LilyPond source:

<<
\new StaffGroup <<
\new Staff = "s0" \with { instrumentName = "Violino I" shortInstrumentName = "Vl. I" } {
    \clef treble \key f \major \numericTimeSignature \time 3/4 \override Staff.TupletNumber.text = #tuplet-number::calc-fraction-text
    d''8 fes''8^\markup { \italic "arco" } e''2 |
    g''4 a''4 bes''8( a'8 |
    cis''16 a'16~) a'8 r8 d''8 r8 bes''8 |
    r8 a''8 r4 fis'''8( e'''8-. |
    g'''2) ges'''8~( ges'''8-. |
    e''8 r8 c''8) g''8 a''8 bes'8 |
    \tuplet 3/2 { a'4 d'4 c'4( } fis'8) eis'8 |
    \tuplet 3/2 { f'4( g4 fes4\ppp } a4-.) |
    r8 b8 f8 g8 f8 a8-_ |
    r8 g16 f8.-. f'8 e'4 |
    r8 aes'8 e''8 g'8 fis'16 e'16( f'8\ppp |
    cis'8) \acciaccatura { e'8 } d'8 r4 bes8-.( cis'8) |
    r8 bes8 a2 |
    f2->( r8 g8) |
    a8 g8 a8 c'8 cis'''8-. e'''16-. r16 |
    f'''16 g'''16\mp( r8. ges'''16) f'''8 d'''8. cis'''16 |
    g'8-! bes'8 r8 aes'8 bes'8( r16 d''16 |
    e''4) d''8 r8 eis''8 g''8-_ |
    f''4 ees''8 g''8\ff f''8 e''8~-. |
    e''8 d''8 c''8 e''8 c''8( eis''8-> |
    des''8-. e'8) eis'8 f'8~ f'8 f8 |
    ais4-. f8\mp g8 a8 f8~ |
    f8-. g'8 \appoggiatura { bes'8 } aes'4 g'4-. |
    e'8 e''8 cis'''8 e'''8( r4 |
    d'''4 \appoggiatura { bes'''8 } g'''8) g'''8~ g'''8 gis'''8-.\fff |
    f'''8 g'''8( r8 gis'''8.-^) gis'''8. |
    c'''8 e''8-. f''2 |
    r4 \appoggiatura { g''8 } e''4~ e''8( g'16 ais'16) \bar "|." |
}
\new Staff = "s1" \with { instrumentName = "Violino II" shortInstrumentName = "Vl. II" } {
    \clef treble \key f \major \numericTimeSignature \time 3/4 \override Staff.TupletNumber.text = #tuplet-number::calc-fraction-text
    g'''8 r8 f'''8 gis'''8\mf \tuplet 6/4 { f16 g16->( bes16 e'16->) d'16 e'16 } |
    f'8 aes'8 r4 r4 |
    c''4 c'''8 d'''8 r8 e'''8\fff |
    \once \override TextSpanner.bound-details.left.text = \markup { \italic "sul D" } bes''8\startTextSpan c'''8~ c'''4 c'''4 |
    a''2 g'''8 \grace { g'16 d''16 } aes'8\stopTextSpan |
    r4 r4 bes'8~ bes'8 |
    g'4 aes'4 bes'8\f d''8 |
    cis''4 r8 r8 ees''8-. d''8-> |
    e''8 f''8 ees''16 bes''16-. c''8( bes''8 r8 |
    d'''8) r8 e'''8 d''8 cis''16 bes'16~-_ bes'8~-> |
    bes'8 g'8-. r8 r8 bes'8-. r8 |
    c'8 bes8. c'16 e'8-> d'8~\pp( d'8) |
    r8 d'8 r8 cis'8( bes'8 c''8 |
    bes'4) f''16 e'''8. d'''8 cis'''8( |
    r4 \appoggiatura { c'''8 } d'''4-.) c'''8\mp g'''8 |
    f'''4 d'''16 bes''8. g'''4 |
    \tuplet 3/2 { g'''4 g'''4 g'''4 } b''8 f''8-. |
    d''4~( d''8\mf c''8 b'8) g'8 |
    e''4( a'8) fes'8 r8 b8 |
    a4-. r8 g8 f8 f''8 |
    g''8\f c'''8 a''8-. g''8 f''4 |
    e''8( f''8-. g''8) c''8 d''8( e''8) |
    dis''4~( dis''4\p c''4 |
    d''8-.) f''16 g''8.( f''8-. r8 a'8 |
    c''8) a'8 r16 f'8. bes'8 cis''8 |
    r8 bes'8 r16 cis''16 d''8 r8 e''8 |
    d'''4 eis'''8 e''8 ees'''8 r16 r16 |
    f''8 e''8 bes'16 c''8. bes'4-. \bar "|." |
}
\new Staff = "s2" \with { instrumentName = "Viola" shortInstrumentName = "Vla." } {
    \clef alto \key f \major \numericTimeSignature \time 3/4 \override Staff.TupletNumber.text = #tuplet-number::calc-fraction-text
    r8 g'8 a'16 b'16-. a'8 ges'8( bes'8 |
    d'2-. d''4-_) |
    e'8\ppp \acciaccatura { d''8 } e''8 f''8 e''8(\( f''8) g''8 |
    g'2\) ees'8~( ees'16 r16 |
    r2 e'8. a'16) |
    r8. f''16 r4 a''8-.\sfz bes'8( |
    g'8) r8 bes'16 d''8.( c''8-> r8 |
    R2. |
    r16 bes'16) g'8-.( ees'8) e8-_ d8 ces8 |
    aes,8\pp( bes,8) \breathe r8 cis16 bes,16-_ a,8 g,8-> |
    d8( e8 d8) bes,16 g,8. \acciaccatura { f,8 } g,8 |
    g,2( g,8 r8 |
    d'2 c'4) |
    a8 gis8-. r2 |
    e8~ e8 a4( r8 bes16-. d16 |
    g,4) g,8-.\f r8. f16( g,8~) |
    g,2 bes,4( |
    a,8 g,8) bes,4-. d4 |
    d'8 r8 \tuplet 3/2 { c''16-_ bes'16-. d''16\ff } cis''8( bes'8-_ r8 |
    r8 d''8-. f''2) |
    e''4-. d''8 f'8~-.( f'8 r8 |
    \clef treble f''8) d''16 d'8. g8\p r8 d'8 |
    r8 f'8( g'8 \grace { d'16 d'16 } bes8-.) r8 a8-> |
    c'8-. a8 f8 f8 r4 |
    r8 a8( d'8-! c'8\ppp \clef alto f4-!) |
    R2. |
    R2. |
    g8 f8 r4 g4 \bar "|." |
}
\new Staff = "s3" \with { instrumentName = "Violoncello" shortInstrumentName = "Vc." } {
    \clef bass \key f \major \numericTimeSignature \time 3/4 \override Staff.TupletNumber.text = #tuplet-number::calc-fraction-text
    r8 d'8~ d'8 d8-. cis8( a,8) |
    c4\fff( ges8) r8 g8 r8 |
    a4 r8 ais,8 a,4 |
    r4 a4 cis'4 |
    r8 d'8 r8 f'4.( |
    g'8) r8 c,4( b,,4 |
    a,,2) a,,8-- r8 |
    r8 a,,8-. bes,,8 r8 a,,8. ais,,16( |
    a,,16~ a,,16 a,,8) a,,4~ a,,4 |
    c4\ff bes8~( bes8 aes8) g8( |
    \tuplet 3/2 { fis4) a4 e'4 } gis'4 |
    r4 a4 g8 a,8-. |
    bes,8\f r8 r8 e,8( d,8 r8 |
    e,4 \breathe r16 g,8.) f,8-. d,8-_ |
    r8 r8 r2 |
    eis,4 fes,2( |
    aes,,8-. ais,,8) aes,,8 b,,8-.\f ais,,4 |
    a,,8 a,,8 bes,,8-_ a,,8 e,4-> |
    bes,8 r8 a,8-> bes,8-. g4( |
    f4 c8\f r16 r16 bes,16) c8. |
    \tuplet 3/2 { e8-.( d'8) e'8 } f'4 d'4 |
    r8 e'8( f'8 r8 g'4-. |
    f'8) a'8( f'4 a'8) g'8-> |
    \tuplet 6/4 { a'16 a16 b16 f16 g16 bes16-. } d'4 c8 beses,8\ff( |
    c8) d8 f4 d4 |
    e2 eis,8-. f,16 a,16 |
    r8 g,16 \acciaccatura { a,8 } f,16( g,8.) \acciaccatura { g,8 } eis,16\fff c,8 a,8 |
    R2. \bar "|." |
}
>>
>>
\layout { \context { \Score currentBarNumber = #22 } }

════════════════════

> **AIM OF THE TASK**: Find every line in the entries above that contains the string "clef", and copy each of those lines. Matching is case-sensitive.

> **EXERCISE ANSWER**:
    \clef treble \key f \major \numericTimeSignature \time 3/4 \override Staff.TupletNumber.text = #tuplet-number::calc-fraction-text
    \clef treble \key f \major \numericTimeSignature \time 3/4 \override Staff.TupletNumber.text = #tuplet-number::calc-fraction-text
    \clef alto \key f \major \numericTimeSignature \time 3/4 \override Staff.TupletNumber.text = #tuplet-number::calc-fraction-text
    \clef treble f''8) d''16 d'8. g8\p r8 d'8 |
    r8 a8( d'8-! c'8\ppp \clef alto f4-!) |
    \clef bass \key f \major \numericTimeSignature \time 3/4 \override Staff.TupletNumber.text = #tuplet-number::calc-fraction-text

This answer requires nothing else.